## [DATASET CONTENT]
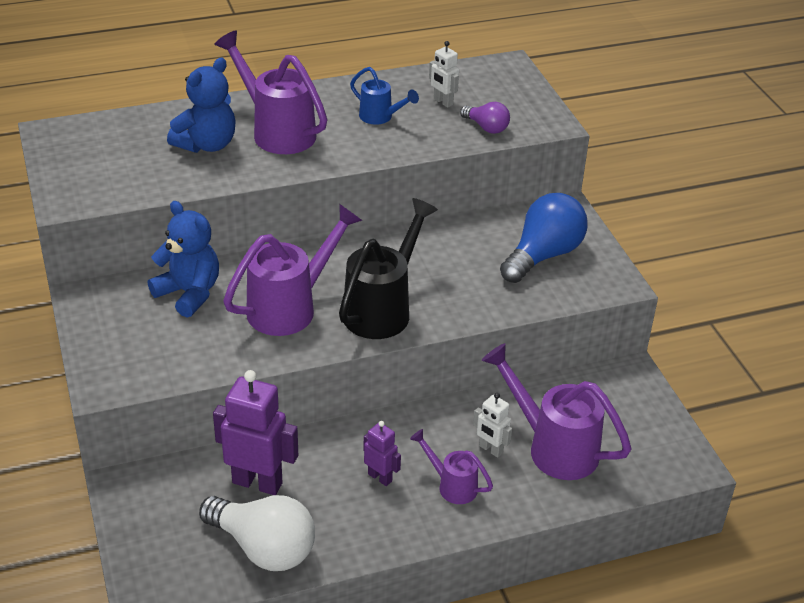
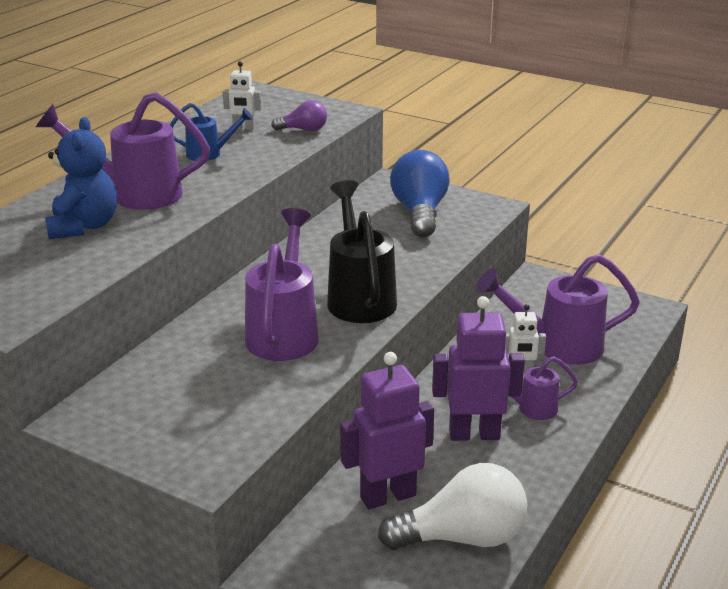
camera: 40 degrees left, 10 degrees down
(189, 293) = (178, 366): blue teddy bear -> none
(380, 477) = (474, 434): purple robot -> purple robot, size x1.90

## [WHAT YOU WILL DO]
Send back every line above exactly, skipping all pictures.

## [COMPLETED EXERCISE]
camera: 40 degrees left, 10 degrees down
(189, 293) = (178, 366): blue teddy bear -> none
(380, 477) = (474, 434): purple robot -> purple robot, size x1.90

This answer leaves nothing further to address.